[Data supplied]:

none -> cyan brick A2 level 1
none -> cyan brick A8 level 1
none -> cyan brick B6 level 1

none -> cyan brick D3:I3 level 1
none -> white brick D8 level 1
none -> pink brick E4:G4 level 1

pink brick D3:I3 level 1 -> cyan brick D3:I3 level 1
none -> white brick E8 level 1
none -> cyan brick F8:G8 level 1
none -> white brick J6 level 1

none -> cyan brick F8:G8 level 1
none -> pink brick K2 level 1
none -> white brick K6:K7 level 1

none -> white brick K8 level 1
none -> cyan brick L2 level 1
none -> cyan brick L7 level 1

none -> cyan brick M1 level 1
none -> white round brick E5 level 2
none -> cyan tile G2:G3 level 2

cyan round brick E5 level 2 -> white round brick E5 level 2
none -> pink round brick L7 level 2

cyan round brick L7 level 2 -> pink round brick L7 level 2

[Task details]: The full listing should be reproduced exactly.

[Problem solution]:
none -> cyan brick A2 level 1
none -> cyan brick A8 level 1
none -> cyan brick B6 level 1

none -> cyan brick D3:I3 level 1
none -> white brick D8 level 1
none -> pink brick E4:G4 level 1

pink brick D3:I3 level 1 -> cyan brick D3:I3 level 1
none -> white brick E8 level 1
none -> cyan brick F8:G8 level 1
none -> white brick J6 level 1

none -> cyan brick F8:G8 level 1
none -> pink brick K2 level 1
none -> white brick K6:K7 level 1

none -> white brick K8 level 1
none -> cyan brick L2 level 1
none -> cyan brick L7 level 1

none -> cyan brick M1 level 1
none -> white round brick E5 level 2
none -> cyan tile G2:G3 level 2

cyan round brick E5 level 2 -> white round brick E5 level 2
none -> pink round brick L7 level 2

cyan round brick L7 level 2 -> pink round brick L7 level 2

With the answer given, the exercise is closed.